__Task requirements__: Please extract each line in the entries below that contains the string "shortInstrumentName".
## Start Stored data
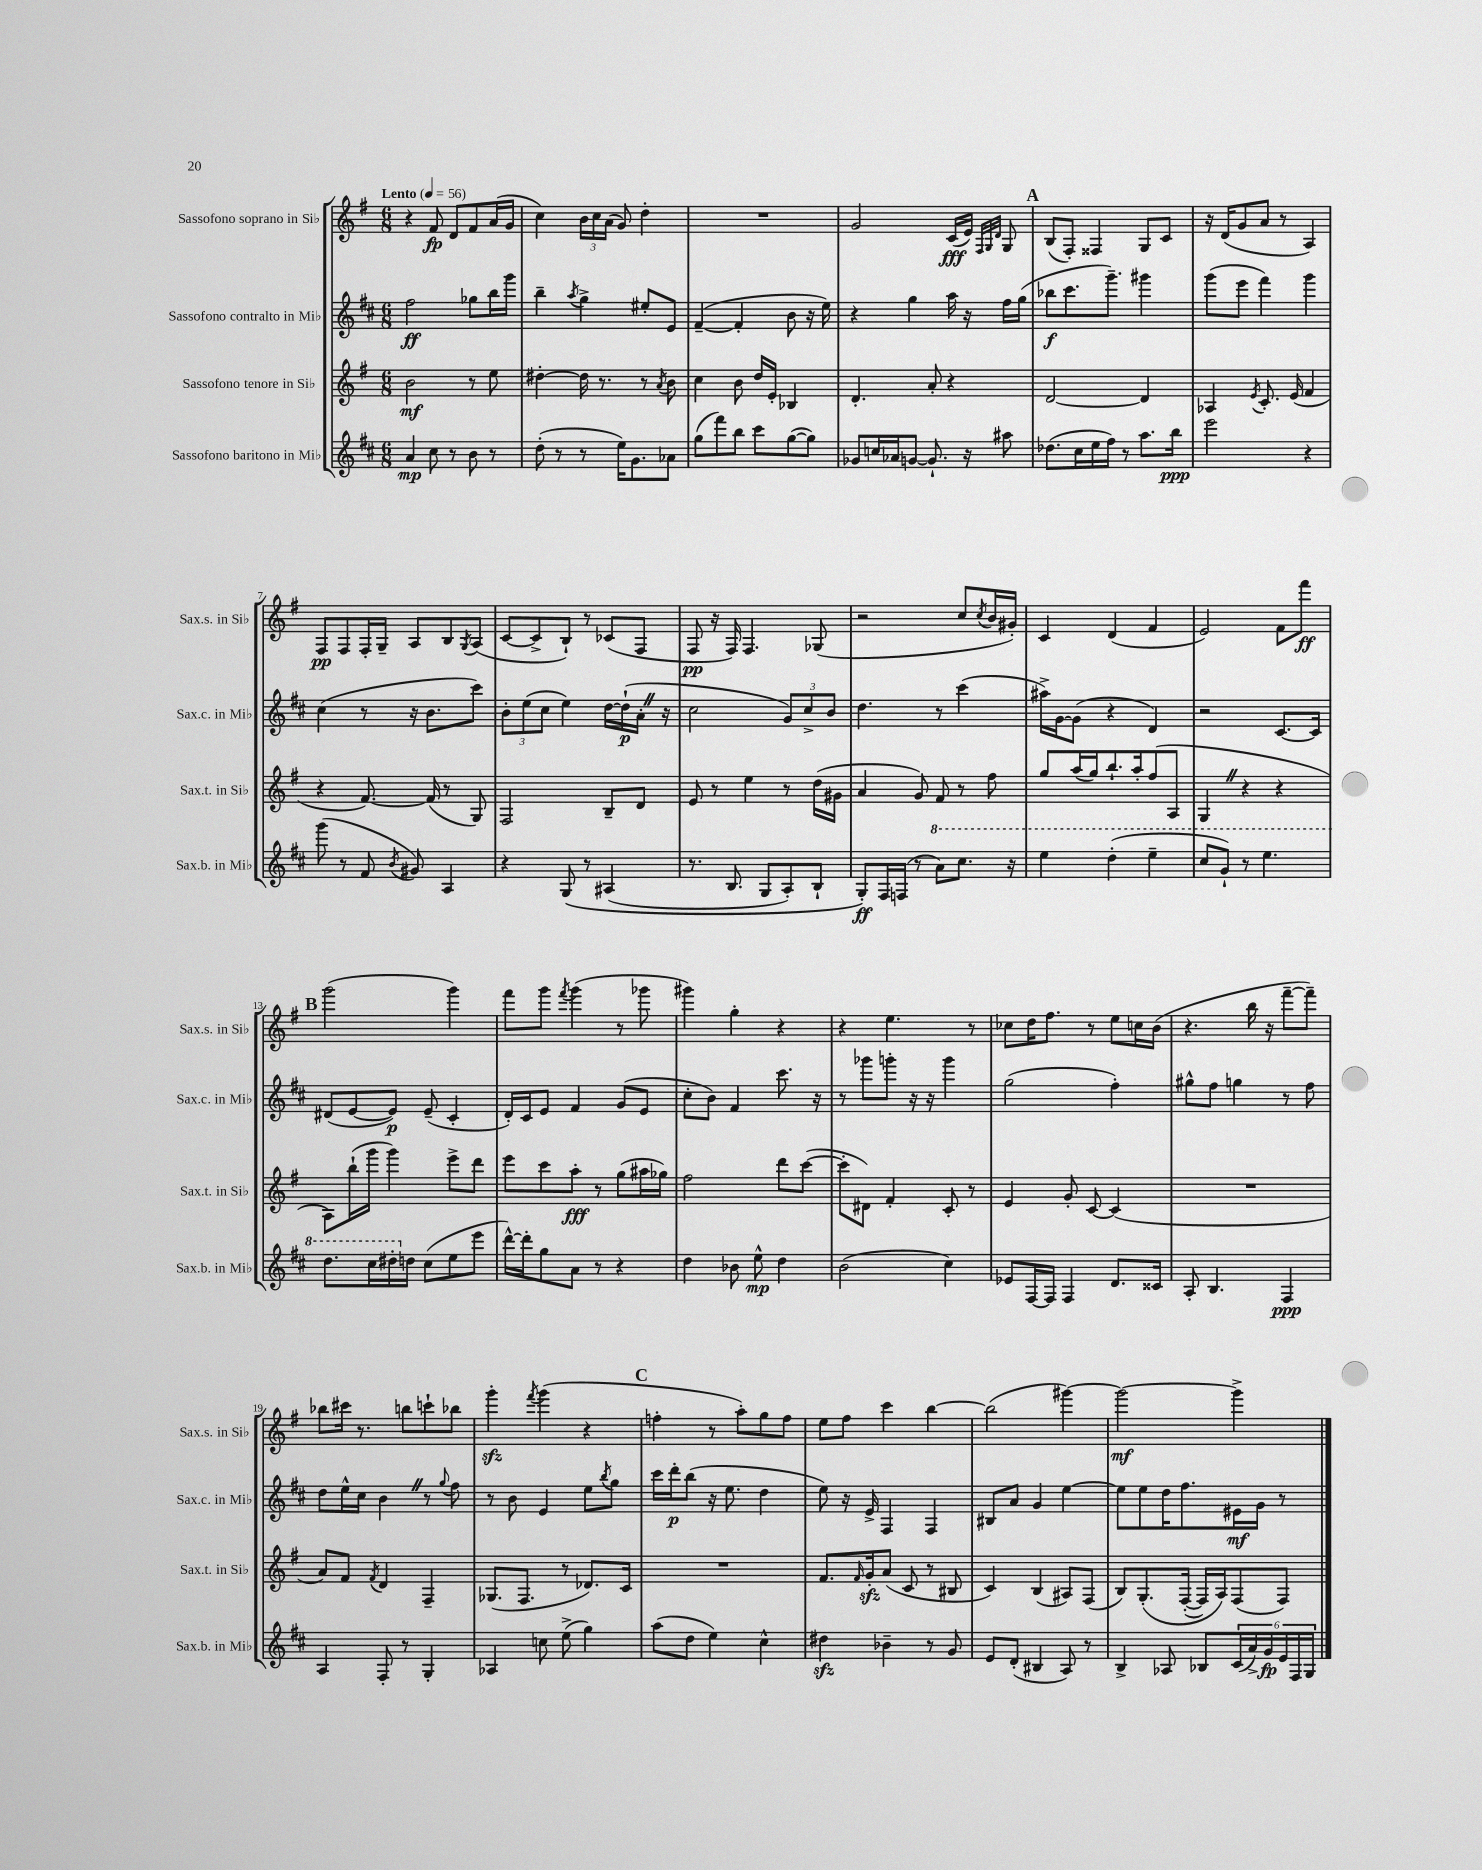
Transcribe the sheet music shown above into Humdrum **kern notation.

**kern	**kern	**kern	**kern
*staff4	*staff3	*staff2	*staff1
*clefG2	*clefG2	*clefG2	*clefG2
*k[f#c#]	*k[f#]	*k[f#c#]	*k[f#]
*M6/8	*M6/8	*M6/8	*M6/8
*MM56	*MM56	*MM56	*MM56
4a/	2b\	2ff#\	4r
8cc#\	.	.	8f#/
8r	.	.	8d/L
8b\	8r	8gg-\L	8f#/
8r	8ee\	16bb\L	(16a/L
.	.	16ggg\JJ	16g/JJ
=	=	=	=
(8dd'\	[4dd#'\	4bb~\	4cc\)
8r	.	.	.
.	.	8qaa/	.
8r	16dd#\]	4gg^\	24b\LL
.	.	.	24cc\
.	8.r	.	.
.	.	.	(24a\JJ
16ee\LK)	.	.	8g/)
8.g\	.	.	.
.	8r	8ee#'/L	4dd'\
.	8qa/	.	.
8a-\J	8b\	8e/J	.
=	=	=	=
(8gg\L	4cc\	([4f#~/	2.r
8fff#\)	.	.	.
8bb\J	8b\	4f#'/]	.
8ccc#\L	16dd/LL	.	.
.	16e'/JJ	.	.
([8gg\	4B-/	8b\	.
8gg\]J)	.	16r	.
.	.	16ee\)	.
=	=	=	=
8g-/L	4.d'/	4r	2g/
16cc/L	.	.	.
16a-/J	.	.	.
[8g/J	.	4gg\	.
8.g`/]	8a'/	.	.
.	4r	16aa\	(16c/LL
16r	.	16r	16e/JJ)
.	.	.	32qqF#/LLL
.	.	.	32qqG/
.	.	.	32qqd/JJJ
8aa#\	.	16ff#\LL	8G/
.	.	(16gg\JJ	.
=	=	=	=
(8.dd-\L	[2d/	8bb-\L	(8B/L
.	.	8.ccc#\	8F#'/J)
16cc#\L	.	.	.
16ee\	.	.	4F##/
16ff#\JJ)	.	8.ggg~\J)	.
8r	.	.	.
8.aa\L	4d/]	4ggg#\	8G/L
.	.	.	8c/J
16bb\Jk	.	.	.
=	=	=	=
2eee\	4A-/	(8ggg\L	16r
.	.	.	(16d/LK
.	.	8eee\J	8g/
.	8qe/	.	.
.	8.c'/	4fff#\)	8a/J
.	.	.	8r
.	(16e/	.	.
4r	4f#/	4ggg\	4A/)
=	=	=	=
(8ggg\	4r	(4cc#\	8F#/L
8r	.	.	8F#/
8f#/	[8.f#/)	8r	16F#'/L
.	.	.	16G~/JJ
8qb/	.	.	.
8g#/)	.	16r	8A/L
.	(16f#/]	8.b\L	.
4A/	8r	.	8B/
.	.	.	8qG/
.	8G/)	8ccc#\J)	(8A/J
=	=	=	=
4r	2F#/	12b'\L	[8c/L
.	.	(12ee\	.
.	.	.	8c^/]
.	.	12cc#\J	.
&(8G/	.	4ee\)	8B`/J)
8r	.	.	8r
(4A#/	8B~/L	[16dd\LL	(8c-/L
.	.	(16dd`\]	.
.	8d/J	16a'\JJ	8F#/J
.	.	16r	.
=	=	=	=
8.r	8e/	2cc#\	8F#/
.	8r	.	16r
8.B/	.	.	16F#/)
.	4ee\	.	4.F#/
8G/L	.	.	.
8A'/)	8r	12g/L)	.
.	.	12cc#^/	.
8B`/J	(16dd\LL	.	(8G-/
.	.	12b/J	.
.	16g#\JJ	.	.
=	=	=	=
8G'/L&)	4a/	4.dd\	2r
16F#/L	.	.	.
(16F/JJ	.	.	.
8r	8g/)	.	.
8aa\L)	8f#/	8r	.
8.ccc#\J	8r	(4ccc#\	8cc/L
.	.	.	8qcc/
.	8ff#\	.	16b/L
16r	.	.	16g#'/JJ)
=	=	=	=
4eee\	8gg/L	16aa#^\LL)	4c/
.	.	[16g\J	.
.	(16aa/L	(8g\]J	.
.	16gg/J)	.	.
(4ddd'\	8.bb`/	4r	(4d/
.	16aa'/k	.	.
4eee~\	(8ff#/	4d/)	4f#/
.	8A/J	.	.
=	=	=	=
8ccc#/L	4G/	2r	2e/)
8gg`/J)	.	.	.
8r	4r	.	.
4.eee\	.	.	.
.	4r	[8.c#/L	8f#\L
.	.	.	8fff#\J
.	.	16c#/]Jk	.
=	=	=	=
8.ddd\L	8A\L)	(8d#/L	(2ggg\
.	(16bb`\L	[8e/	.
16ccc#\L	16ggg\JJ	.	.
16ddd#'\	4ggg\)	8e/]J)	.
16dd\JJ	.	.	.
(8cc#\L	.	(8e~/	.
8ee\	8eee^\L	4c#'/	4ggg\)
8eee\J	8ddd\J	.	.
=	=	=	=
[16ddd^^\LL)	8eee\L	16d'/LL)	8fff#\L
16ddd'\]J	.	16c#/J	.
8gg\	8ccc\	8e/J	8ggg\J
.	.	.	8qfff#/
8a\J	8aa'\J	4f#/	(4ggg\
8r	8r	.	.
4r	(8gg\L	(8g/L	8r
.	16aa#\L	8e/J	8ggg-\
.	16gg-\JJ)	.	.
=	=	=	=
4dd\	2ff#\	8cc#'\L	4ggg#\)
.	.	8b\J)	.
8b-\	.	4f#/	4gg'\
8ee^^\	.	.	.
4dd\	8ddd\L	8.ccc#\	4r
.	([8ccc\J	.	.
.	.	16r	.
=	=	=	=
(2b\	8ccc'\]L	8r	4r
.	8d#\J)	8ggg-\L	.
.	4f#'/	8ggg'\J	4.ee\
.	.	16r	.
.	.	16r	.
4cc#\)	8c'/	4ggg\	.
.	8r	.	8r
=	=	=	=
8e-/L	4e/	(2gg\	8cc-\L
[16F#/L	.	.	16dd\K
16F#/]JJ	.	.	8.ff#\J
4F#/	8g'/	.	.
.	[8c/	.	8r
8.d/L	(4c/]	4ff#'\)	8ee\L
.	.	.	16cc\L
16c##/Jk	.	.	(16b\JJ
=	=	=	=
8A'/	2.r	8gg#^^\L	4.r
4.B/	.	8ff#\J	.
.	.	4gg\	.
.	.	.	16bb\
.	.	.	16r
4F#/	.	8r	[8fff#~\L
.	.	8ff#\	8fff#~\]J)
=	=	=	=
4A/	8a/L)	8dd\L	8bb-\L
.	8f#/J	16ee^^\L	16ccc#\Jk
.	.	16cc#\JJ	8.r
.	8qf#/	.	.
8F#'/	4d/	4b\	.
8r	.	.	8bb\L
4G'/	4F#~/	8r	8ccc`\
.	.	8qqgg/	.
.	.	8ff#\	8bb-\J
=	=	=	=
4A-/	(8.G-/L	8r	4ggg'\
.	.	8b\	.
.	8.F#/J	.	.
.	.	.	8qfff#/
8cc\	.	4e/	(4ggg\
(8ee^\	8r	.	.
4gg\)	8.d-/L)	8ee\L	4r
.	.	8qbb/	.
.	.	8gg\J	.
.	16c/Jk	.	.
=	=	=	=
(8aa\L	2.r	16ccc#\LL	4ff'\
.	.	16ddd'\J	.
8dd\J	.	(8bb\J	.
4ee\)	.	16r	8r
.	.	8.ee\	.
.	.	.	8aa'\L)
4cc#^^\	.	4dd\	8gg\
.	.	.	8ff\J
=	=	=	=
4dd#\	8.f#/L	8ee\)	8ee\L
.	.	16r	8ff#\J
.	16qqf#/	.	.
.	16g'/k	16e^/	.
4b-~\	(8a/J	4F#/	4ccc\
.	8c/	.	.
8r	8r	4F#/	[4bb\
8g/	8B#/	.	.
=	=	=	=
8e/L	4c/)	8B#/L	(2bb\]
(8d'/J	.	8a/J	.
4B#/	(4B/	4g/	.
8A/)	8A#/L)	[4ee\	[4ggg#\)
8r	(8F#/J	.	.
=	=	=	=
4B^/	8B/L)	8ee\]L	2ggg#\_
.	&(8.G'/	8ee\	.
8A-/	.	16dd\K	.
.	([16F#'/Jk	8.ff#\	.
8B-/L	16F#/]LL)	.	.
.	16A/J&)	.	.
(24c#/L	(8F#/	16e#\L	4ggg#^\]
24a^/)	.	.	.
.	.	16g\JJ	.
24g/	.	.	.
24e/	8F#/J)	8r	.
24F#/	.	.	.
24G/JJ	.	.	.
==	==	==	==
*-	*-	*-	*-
## End Stored data
## Start Stored data
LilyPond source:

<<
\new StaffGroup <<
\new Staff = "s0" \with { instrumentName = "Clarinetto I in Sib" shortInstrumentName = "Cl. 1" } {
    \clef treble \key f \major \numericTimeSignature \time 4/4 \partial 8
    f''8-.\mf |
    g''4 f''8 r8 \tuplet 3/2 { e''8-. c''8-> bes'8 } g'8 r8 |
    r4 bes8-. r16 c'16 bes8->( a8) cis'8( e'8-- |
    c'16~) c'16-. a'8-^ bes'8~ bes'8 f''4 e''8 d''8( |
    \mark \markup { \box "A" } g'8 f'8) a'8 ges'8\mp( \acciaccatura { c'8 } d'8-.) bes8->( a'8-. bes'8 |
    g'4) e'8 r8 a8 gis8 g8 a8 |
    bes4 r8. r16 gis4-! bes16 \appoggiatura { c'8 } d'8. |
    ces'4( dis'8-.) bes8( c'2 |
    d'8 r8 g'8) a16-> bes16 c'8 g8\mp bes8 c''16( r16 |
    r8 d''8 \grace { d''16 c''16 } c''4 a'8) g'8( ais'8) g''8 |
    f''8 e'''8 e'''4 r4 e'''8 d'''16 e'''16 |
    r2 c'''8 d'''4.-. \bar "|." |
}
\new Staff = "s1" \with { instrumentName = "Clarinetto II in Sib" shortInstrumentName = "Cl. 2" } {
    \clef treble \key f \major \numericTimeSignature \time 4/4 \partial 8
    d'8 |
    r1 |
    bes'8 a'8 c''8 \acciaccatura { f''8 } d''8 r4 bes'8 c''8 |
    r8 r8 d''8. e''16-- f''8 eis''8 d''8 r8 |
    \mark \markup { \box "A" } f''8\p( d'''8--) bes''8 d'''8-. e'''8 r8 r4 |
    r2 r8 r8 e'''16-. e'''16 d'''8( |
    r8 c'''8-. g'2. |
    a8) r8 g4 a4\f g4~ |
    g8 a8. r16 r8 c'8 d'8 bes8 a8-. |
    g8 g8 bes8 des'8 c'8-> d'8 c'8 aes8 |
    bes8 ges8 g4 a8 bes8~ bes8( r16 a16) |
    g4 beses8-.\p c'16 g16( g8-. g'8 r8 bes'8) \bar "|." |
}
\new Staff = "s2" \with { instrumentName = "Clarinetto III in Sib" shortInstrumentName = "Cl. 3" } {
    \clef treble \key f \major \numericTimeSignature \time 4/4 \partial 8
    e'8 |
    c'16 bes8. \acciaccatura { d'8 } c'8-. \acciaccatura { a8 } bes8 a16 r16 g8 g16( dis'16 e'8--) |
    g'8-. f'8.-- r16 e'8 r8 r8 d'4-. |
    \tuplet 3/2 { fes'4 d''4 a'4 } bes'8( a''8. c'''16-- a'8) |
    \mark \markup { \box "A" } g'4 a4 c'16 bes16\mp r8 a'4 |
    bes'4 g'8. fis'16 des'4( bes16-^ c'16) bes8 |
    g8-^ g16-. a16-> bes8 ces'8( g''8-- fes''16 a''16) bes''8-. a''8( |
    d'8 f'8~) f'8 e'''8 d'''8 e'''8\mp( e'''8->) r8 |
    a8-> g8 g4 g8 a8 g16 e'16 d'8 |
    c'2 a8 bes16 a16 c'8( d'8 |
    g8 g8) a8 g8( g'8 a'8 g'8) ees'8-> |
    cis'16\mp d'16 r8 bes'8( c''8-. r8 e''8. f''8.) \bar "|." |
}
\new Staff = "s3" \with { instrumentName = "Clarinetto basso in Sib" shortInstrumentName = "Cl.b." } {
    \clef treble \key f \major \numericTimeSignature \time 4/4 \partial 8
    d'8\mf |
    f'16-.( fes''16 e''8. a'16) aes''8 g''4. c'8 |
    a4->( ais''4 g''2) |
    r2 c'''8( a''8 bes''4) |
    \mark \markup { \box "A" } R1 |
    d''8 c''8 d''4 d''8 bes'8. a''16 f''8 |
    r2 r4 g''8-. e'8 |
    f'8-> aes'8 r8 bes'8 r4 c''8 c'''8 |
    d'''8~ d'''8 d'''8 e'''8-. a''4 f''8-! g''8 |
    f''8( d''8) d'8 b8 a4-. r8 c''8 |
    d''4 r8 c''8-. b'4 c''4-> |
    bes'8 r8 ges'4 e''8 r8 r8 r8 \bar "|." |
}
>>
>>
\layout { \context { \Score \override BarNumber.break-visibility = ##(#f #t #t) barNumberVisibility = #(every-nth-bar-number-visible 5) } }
## End Stored data
__Task response__:
\new Staff = "s0" \with { instrumentName = "Clarinetto I in Sib" shortInstrumentName = "Cl. 1" } {
\new Staff = "s1" \with { instrumentName = "Clarinetto II in Sib" shortInstrumentName = "Cl. 2" } {
\new Staff = "s2" \with { instrumentName = "Clarinetto III in Sib" shortInstrumentName = "Cl. 3" } {
\new Staff = "s3" \with { instrumentName = "Clarinetto basso in Sib" shortInstrumentName = "Cl.b." } {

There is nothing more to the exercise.